→ **Source information**
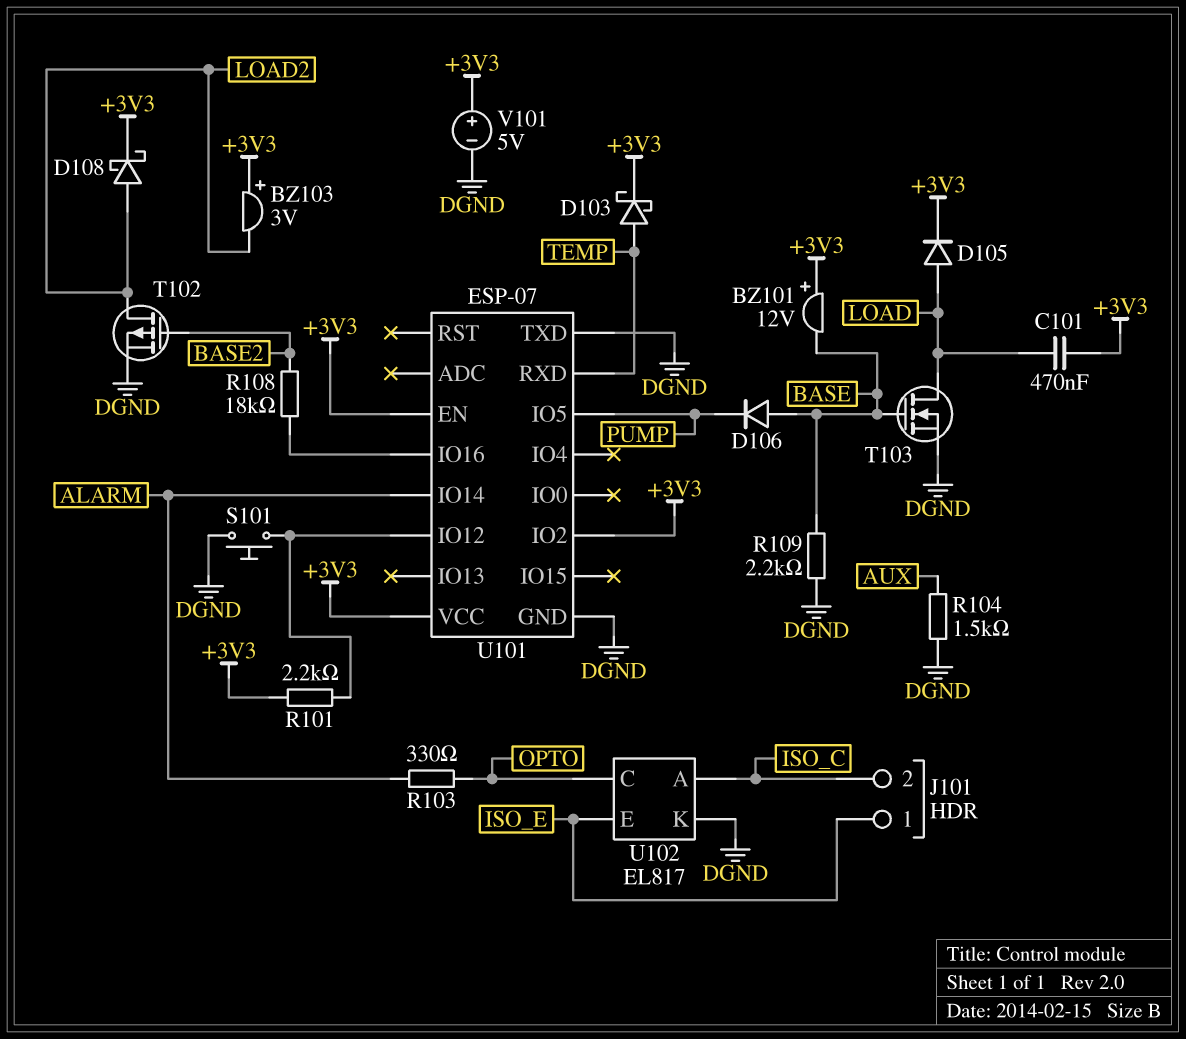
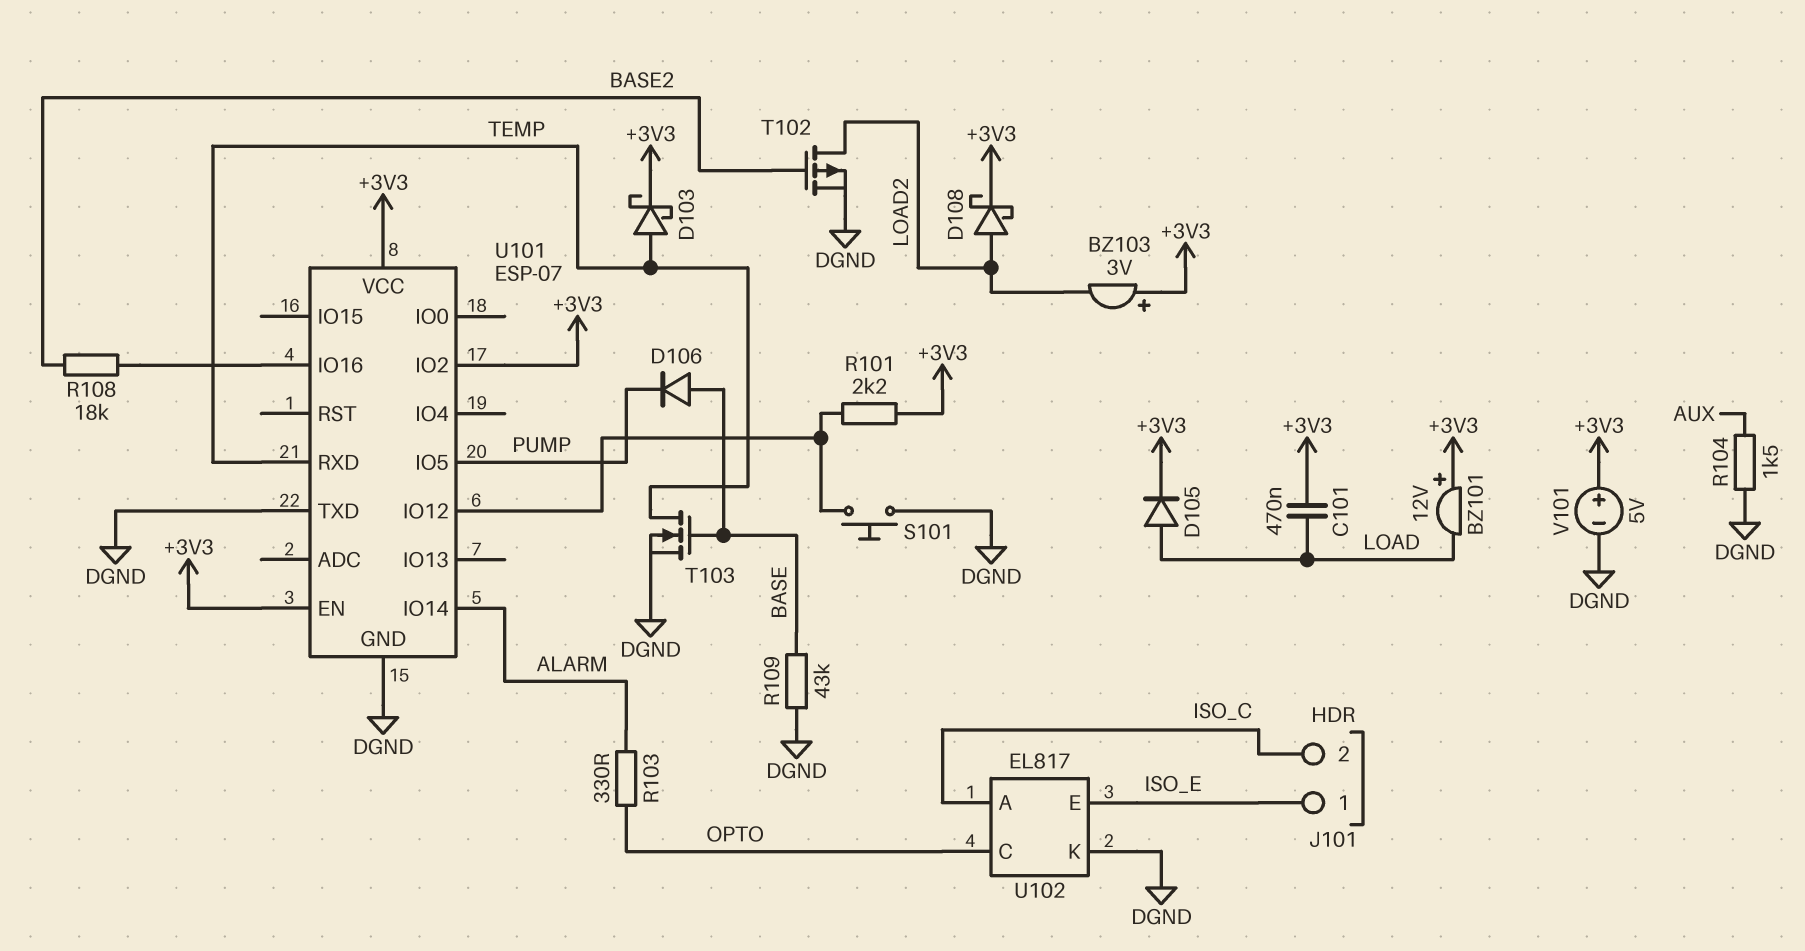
BZ101: buzzer 12V (plus +3V3, minus BASE) -> buzzer 12V (plus +3V3, minus LOAD)
R109: 2.2k (BASE, DGND) -> 43k (BASE, DGND)
T103: NMOS (G BASE, D LOAD, S DGND) -> NMOS (G BASE, D TEMP, S DGND)

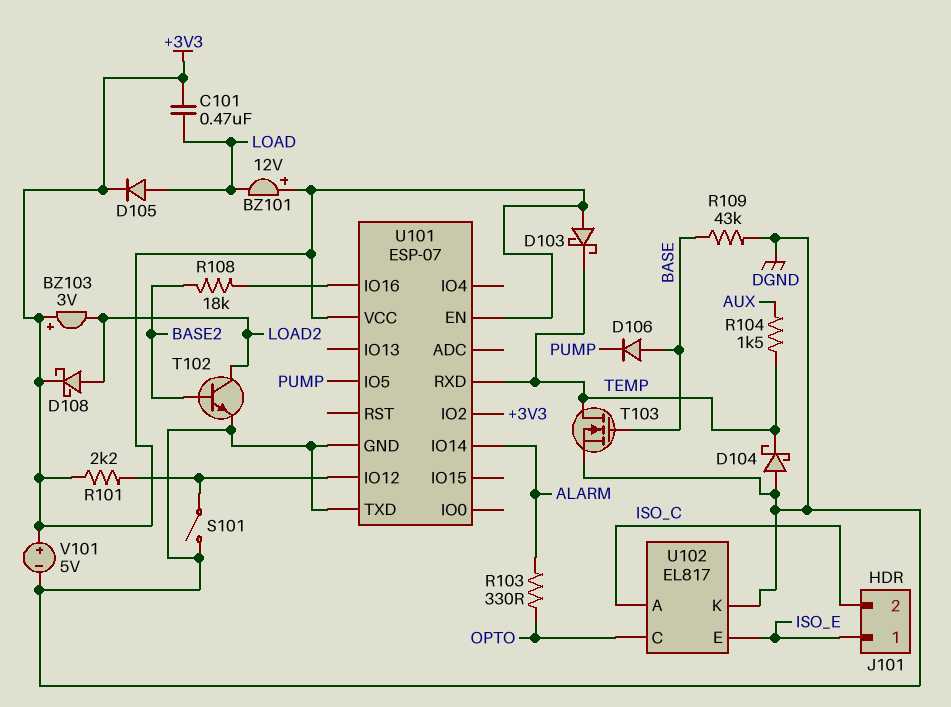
D103: schottky (A TEMP, K +3V3) -> schottky (A +3V3, K TEMP)
D104: none -> schottky (A DGND, K TEMP)
R104: 1.5k (AUX, DGND) -> 1.5k (AUX, TEMP)
S101: button (DGND, U101/IO12) -> switch (DGND, U101/IO12)
T102: PMOS (G BASE2, D LOAD2, S DGND) -> NPN (B BASE2, C LOAD2, E DGND)

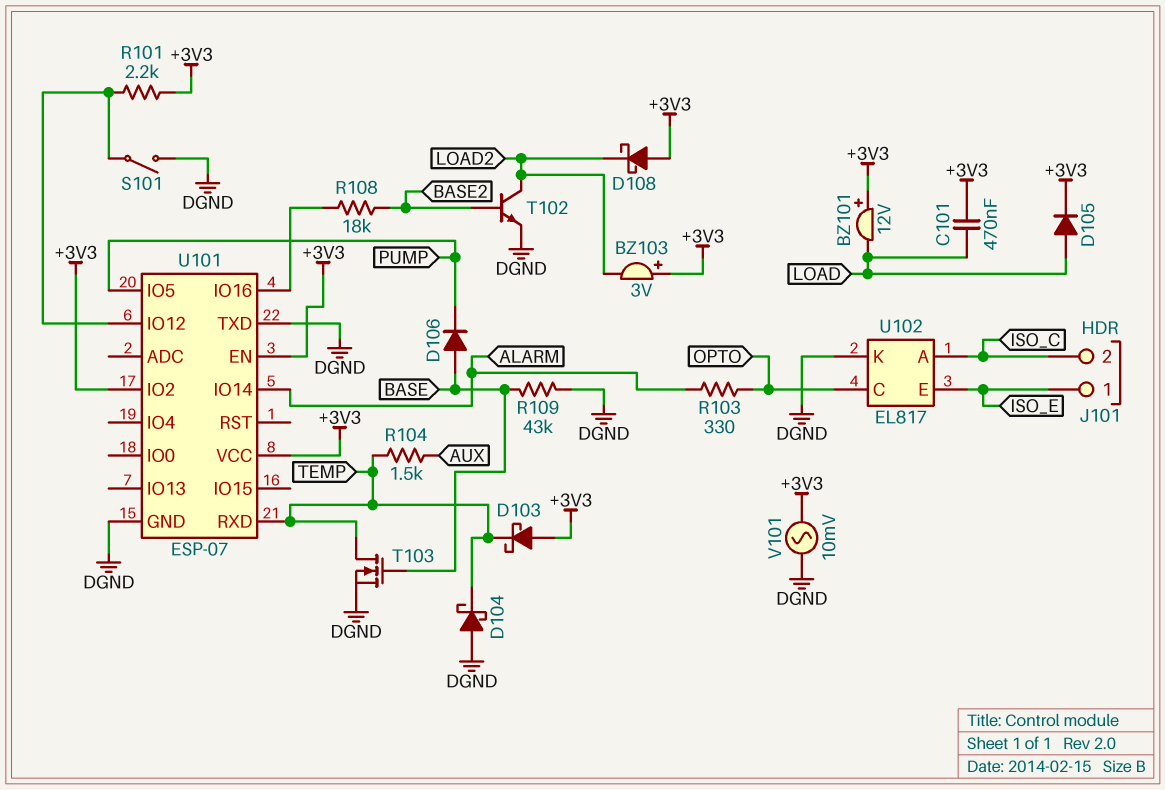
D108: schottky (A LOAD2, K +3V3) -> schottky (A +3V3, K LOAD2)
V101: 5V (plus +3V3, minus DGND) -> AC 10mV (+3V3, DGND)

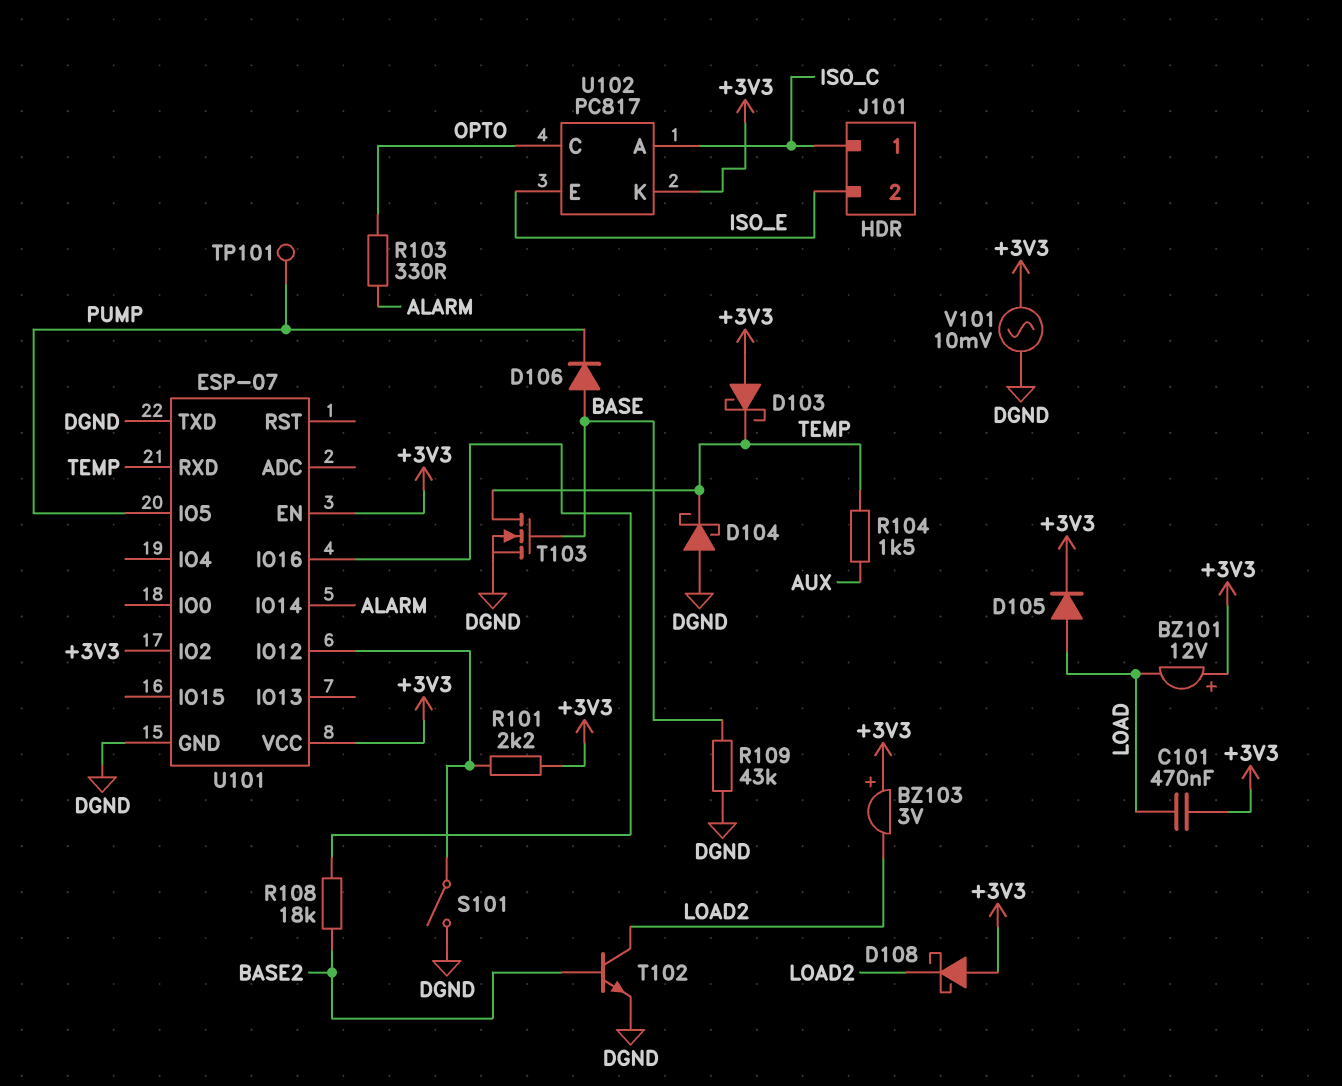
J101 pin 1: ISO_E -> ISO_C
J101 pin 2: ISO_C -> ISO_E
TP101: none -> test point (PUMP)
U102: EL817 -> PC817
U102 pin K: DGND -> +3V3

→ **What to do**
Only the pictures are to be left out; everything else in the entries above must be duplicated exactly.

→ **Exercise solution**
BZ101: buzzer 12V (plus +3V3, minus BASE) -> buzzer 12V (plus +3V3, minus LOAD)
R109: 2.2k (BASE, DGND) -> 43k (BASE, DGND)
T103: NMOS (G BASE, D LOAD, S DGND) -> NMOS (G BASE, D TEMP, S DGND)

D103: schottky (A TEMP, K +3V3) -> schottky (A +3V3, K TEMP)
D104: none -> schottky (A DGND, K TEMP)
R104: 1.5k (AUX, DGND) -> 1.5k (AUX, TEMP)
S101: button (DGND, U101/IO12) -> switch (DGND, U101/IO12)
T102: PMOS (G BASE2, D LOAD2, S DGND) -> NPN (B BASE2, C LOAD2, E DGND)

D108: schottky (A LOAD2, K +3V3) -> schottky (A +3V3, K LOAD2)
V101: 5V (plus +3V3, minus DGND) -> AC 10mV (+3V3, DGND)

J101 pin 1: ISO_E -> ISO_C
J101 pin 2: ISO_C -> ISO_E
TP101: none -> test point (PUMP)
U102: EL817 -> PC817
U102 pin K: DGND -> +3V3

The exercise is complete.